## Description of the task
The material below holds pictures; leave them out, and copy exactly, and only, the lines from the one with "[(574,388),(556,416),(577,429),(594,402),(574,388)]" through the last.

## Record excerpts
====

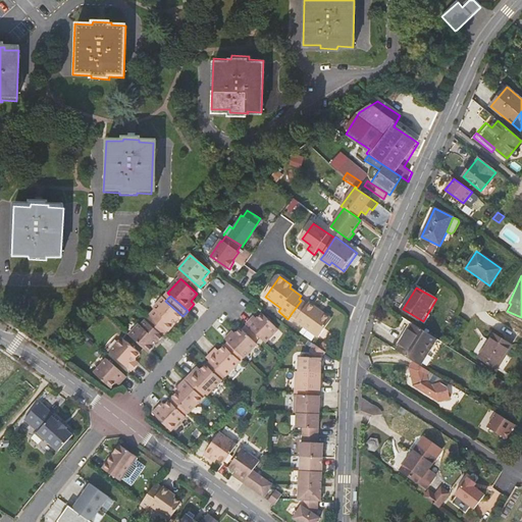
[(151,318),(167,332),(183,316),(165,301),(163,304),(161,302),(149,315),(151,318)]
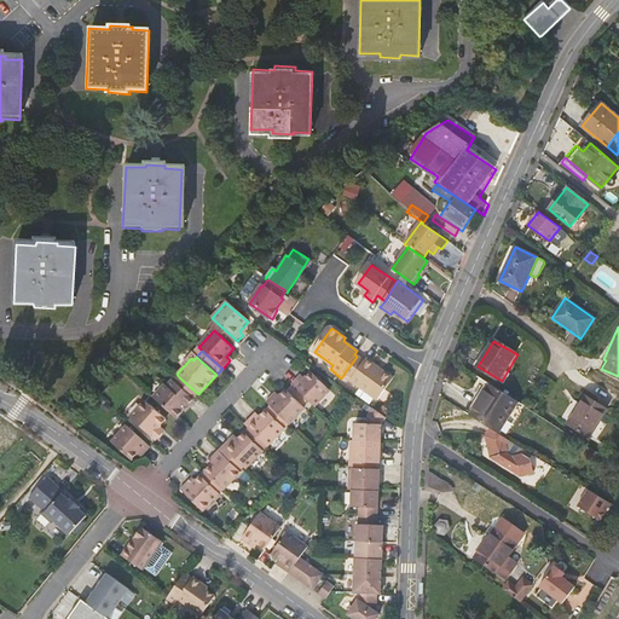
[(363,360),(357,357),(346,371),(353,376),(350,380),(376,399),(392,375),(366,357),(363,360)]
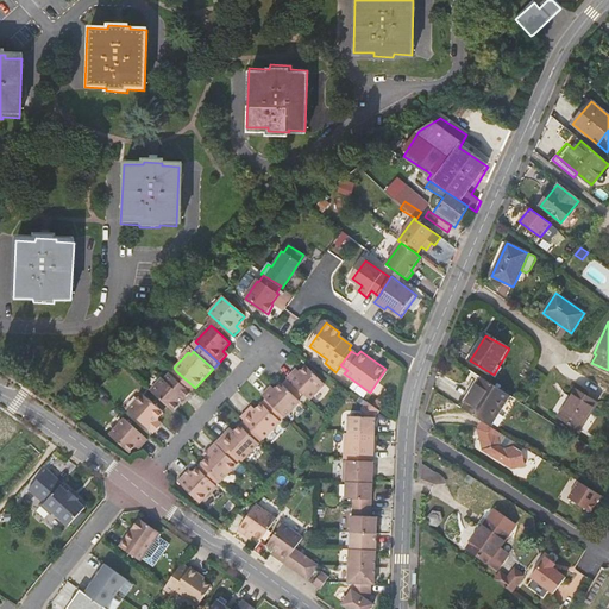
[(331,376),(311,362),(297,374),(294,370),(286,378),(308,399),(331,376)]
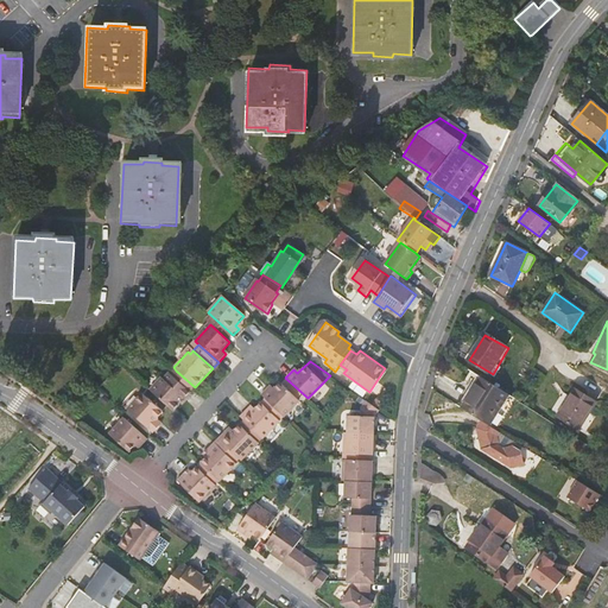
[(191,392),(195,387),(176,371),(172,375),(191,392)]
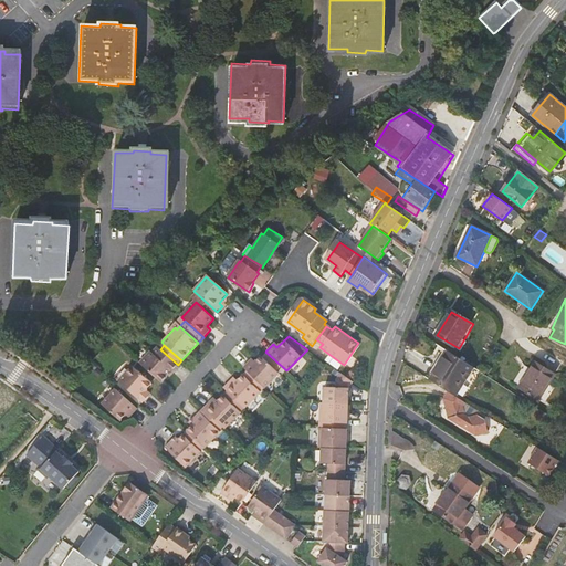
[(153,352),(140,365),(161,384),(178,365),(160,349),(156,354),(153,352)]
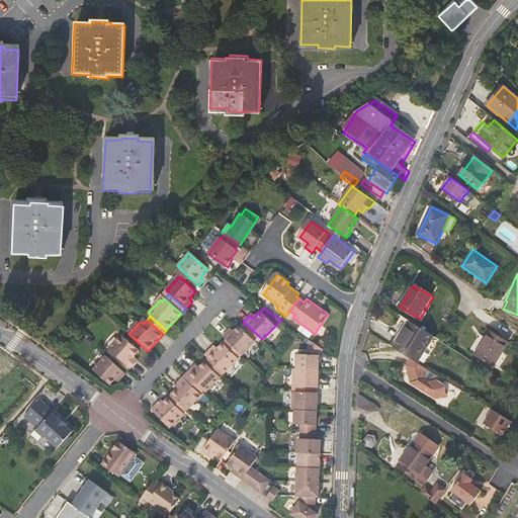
[(406,320),(390,345),(395,348),(410,323),(406,320)]
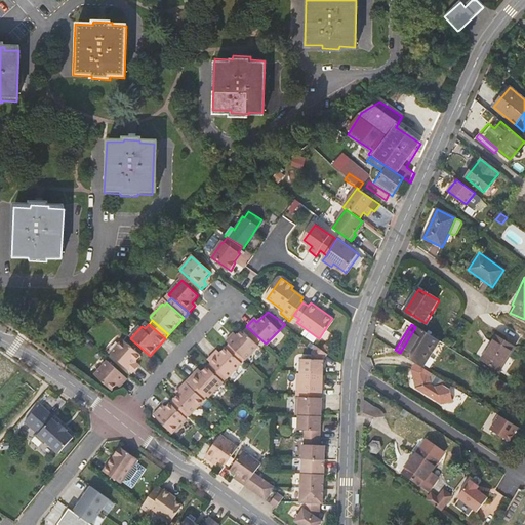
[(415,327),(400,353),(417,363),(432,372),(447,346),(415,327)]
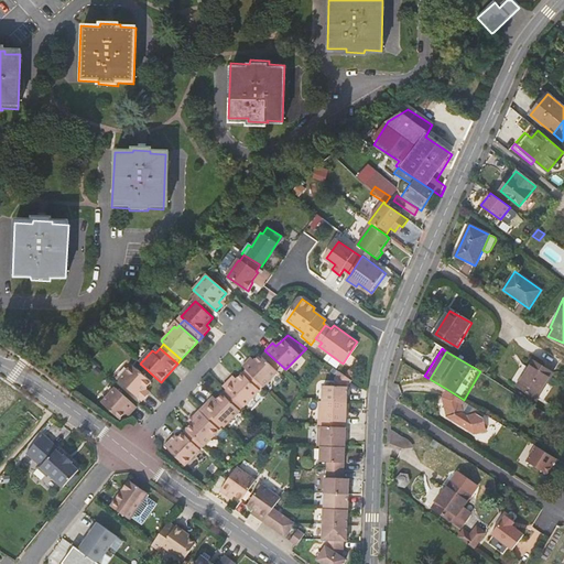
[(246,370),(263,387),(278,372),(259,356),(251,364),(248,360),(242,366),(246,370)]
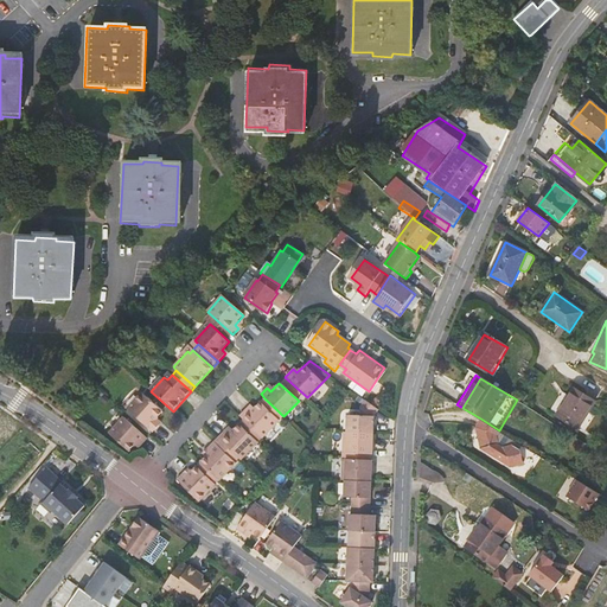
[(574,388),(556,416),(577,429),(594,402),(574,388)]
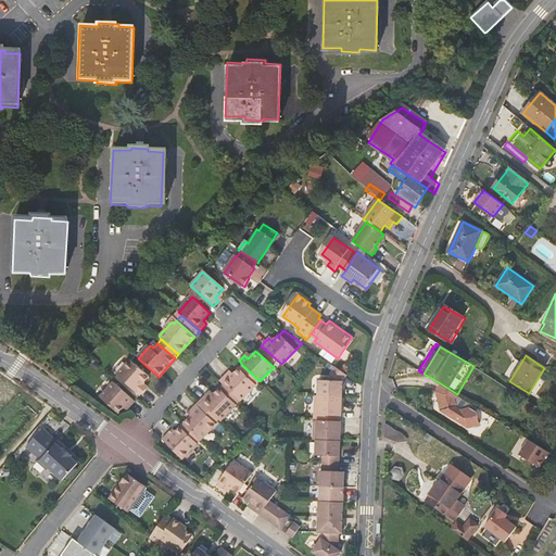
[(130,361),(117,375),(140,396),(146,390),(141,387),(150,378),(130,361)]
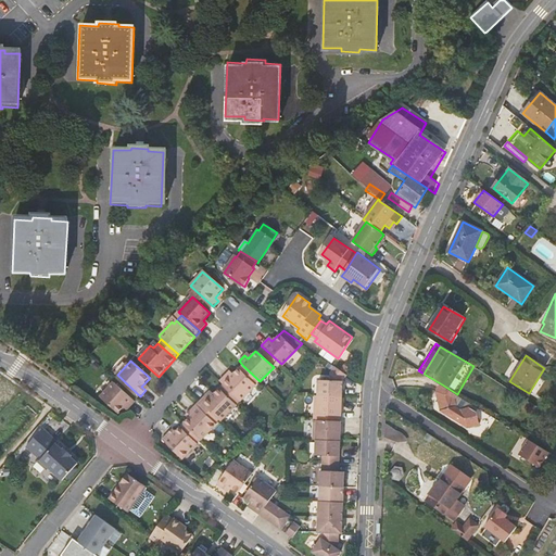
[(223,384),(240,401),(260,381),(242,365),(230,378),(226,375),(219,381),(223,384)]
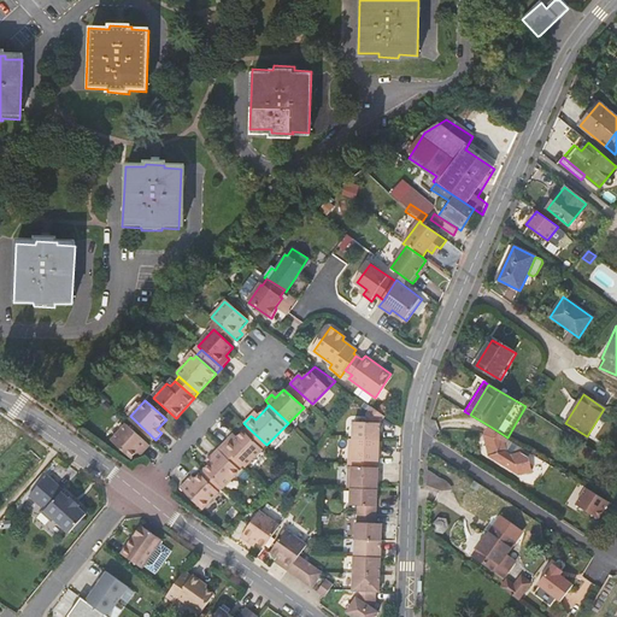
[(380,425),(386,416),(371,406),(363,417),(365,424),(354,424),(353,440),(380,441),(380,425)]
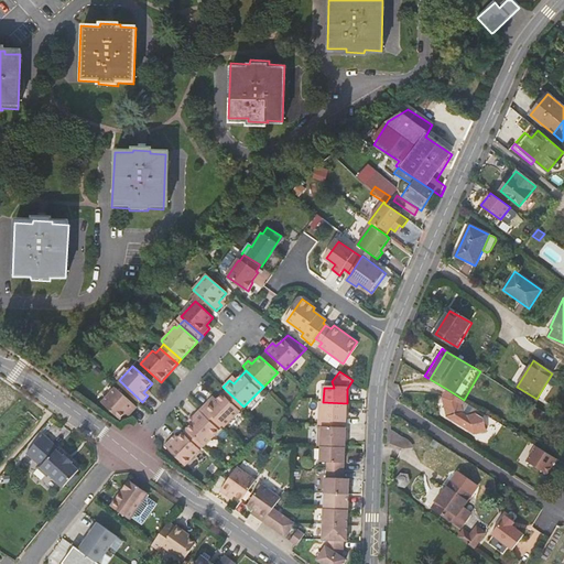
[(116,389),(101,405),(119,421),(127,412),(131,414),(137,408),(116,389)]
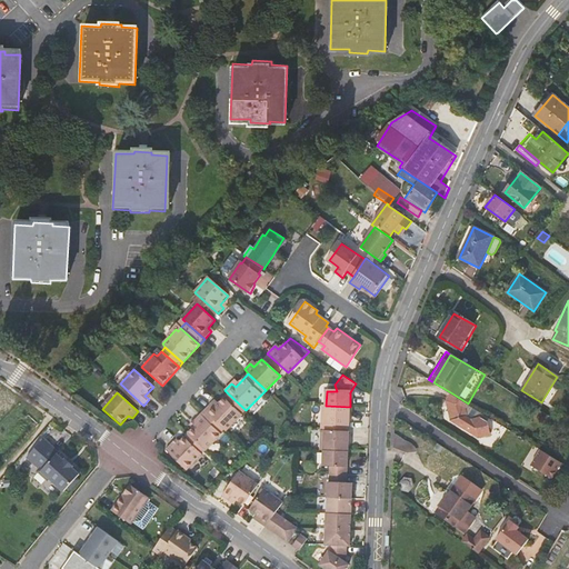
[(226,431),(246,410),(228,393),(216,408),(211,403),(205,410),(225,430),(226,431)]
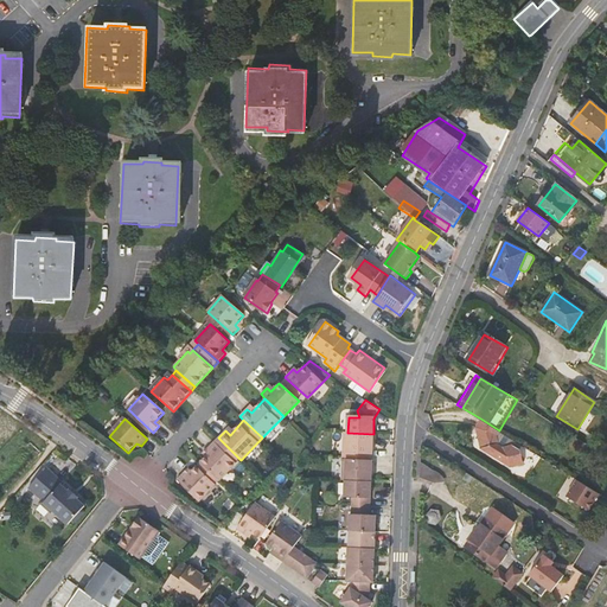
[(519,449),(522,445),(499,430),(483,420),(478,428),(483,448),(485,443),(498,451),(496,455),(503,459),(508,457),(511,464),(525,459),(519,449)]
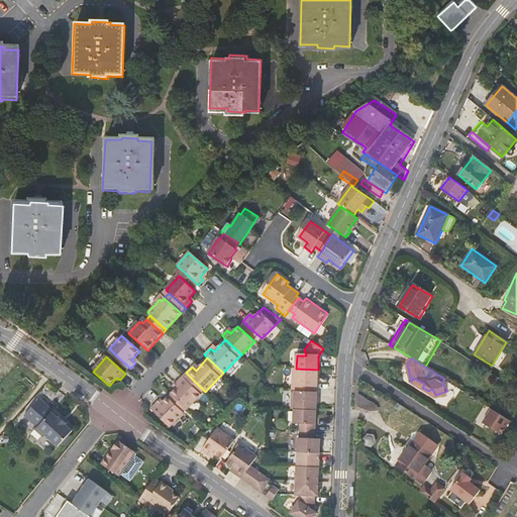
[(285,369),(284,382),(291,383),(292,369),(285,369)]
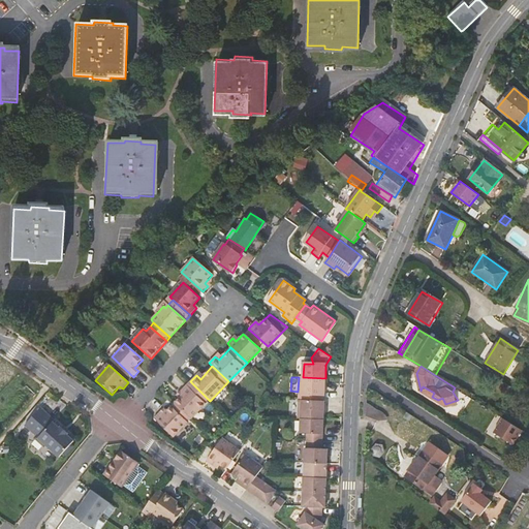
[(324,400),(325,378),(303,377),(301,377),(300,399),(324,400)]
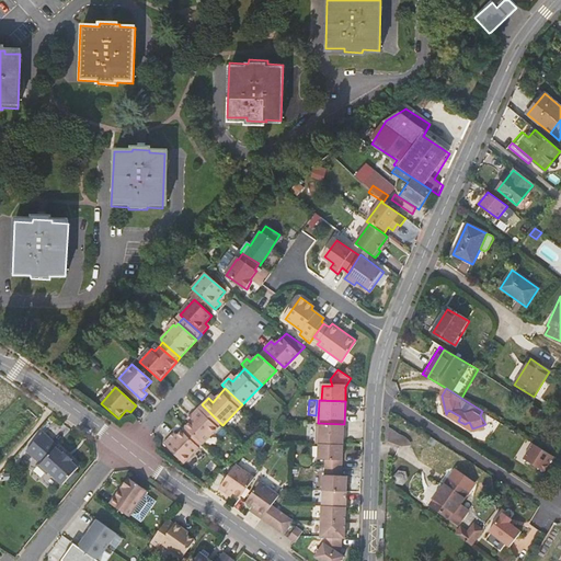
[(193,419),(185,426),(203,444),(221,424),(202,404),(191,416),(193,419)]
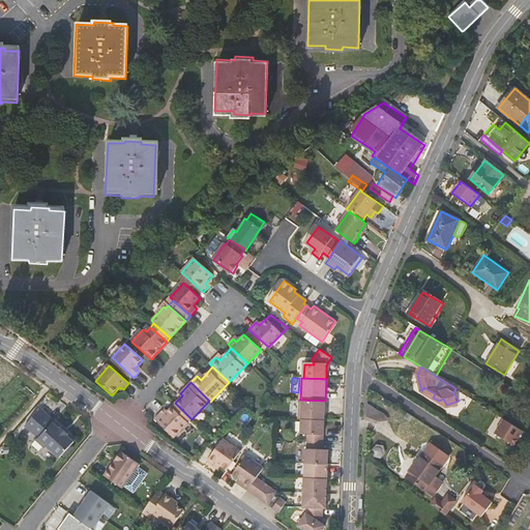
[(325,401),(300,400),(299,420),(302,421),(324,421),(325,401)]
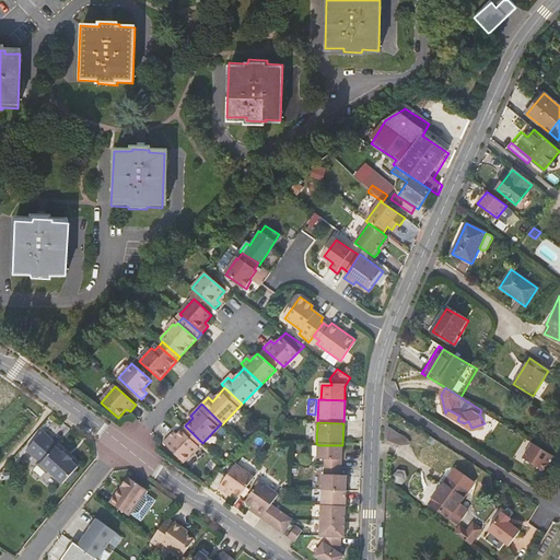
[(202,443),(185,426),(173,439),(170,435),(162,444),(183,463),(202,443)]
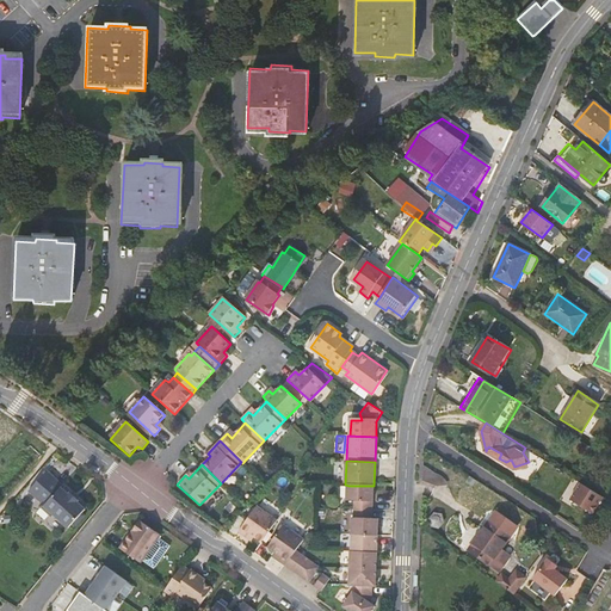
[(63,486),(54,476),(35,497),(42,503),(42,506),(49,513),(53,513),(68,528),(85,510),(78,503),(79,501),(71,493),(69,494),(62,487),(63,486)]
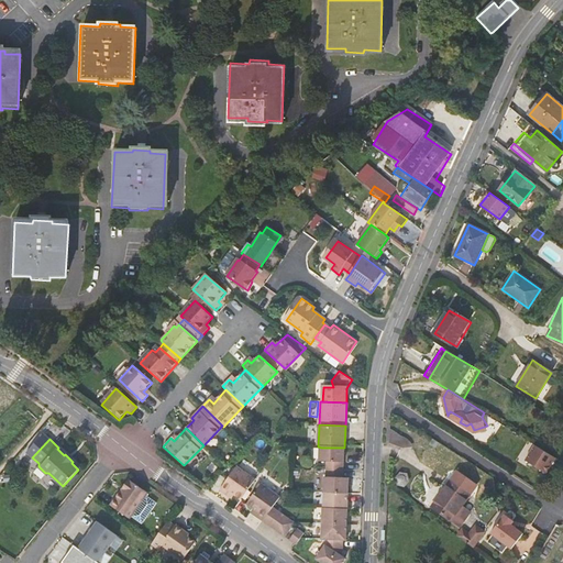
[(525,461),(545,474),(555,459),(534,445),(525,461)]
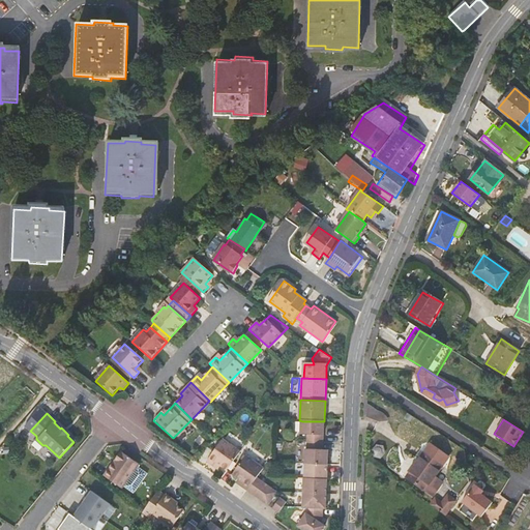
[(323,444),(324,421),(302,421),(302,435),(307,435),(306,443),(323,444)]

====

## Finished exercise
[(574,388),(556,416),(577,429),(594,402),(574,388)]
[(130,361),(117,375),(140,396),(146,390),(141,387),(150,378),(130,361)]
[(223,384),(240,401),(260,381),(242,365),(230,378),(226,375),(219,381),(223,384)]
[(380,425),(386,416),(371,406),(363,417),(365,424),(354,424),(353,440),(380,441),(380,425)]
[(116,389),(101,405),(119,421),(127,412),(131,414),(137,408),(116,389)]
[(226,431),(246,410),(228,393),(216,408),(211,403),(205,410),(225,430),(226,431)]
[(519,449),(522,445),(499,430),(483,420),(478,428),(483,448),(485,443),(498,451),(496,455),(503,459),(508,457),(511,464),(525,459),(519,449)]
[(285,369),(284,382),(291,383),(292,369),(285,369)]
[(324,400),(325,378),(303,377),(301,377),(300,399),(324,400)]
[(193,419),(185,426),(203,444),(221,424),(202,404),(191,416),(193,419)]
[(325,401),(300,400),(299,420),(302,421),(324,421),(325,401)]
[(202,443),(185,426),(173,439),(170,435),(162,444),(183,463),(202,443)]
[(63,486),(54,476),(35,497),(42,503),(42,506),(49,513),(53,513),(68,528),(85,510),(78,503),(79,501),(71,493),(69,494),(62,487),(63,486)]
[(525,461),(545,474),(555,459),(534,445),(525,461)]
[(323,444),(324,421),(302,421),(302,435),(307,435),(306,443),(323,444)]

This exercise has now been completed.